TASK TO CARRY OUT:
Your task is to filter the entries and copy every line containing the string "purple".

Stored entries
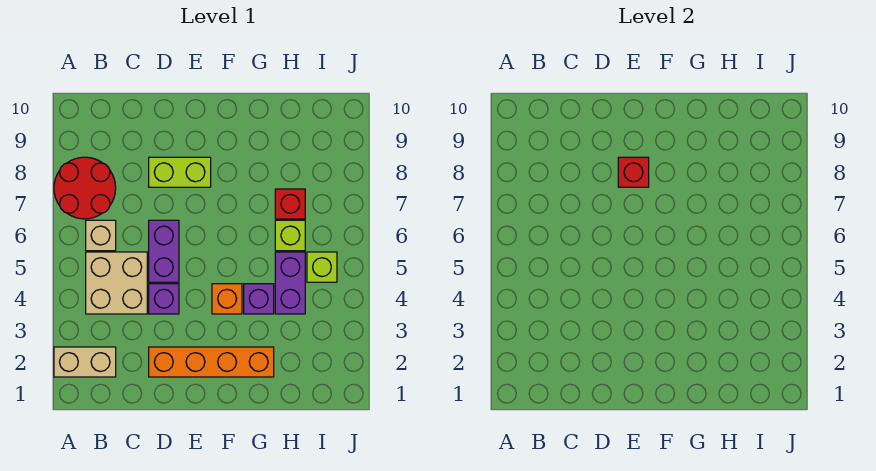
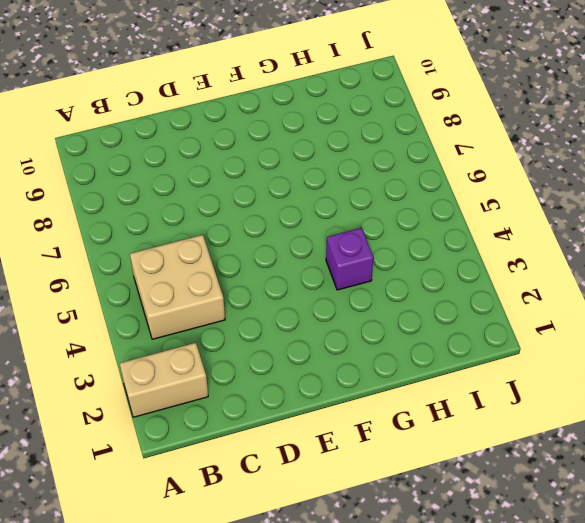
none -> red 2x2 round brick [54,157,116,219]
none -> tan 1x1 brick [86,220,116,251]
none -> orange 1x4 brick [149,347,274,377]

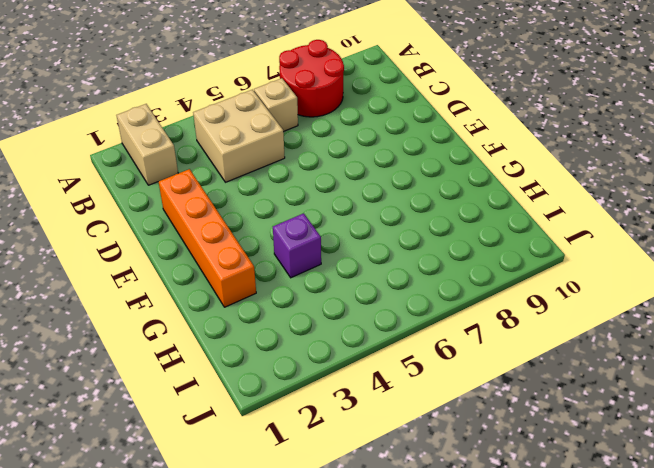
none -> purple 1x1 brick [149,284,179,314]
none -> purple 1x2 brick [149,220,179,282]
none -> lime 1x2 brick [149,157,211,187]

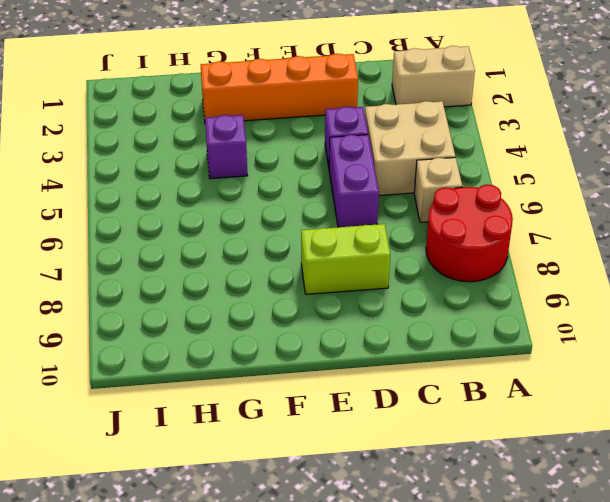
none -> orange 1x1 brick [212,284,242,314]
none -> purple 1x2 brick [275,252,305,314]
none -> lime 1x1 brick [275,220,305,251]

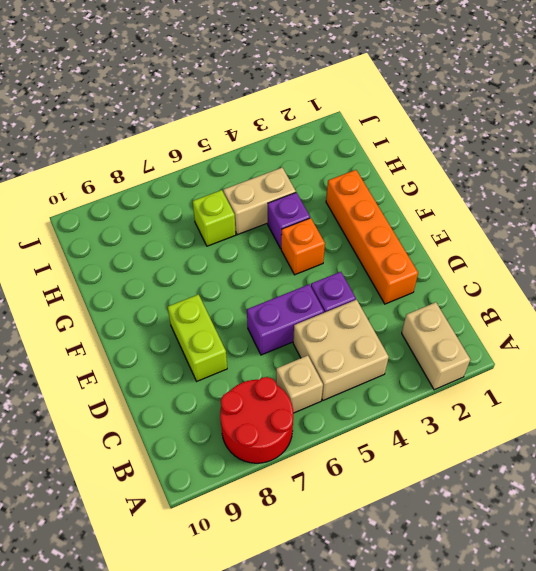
tan 1x2 brick [223,168,296,235] -> purple 1x2 brick [275,252,305,314]
none -> red 1x1 brick [275,189,305,219]
none -> lime 1x1 brick [307,252,337,282]
none -> red 1x1 brick [618,157,649,187]

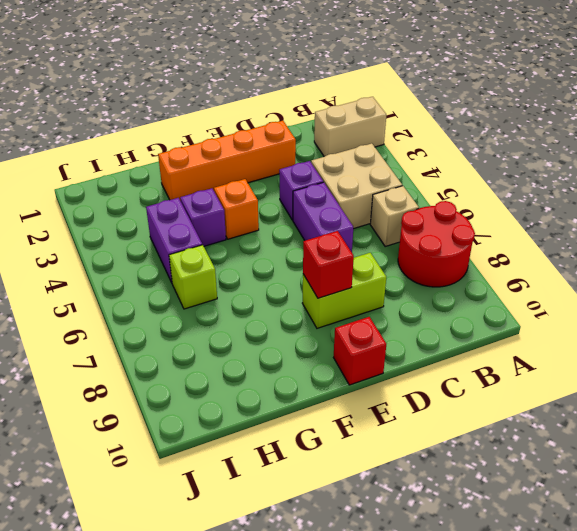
red 1x1 brick [334,317,386,385] -> red 1x1 brick moved to [275,189,305,219]
none -> lime 1x1 brick [307,252,337,282]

EXERCISE SOLUTION:
none -> purple 1x1 brick [149,284,179,314]
none -> purple 1x2 brick [149,220,179,282]
none -> purple 1x2 brick [275,252,305,314]
tan 1x2 brick [223,168,296,235] -> purple 1x2 brick [275,252,305,314]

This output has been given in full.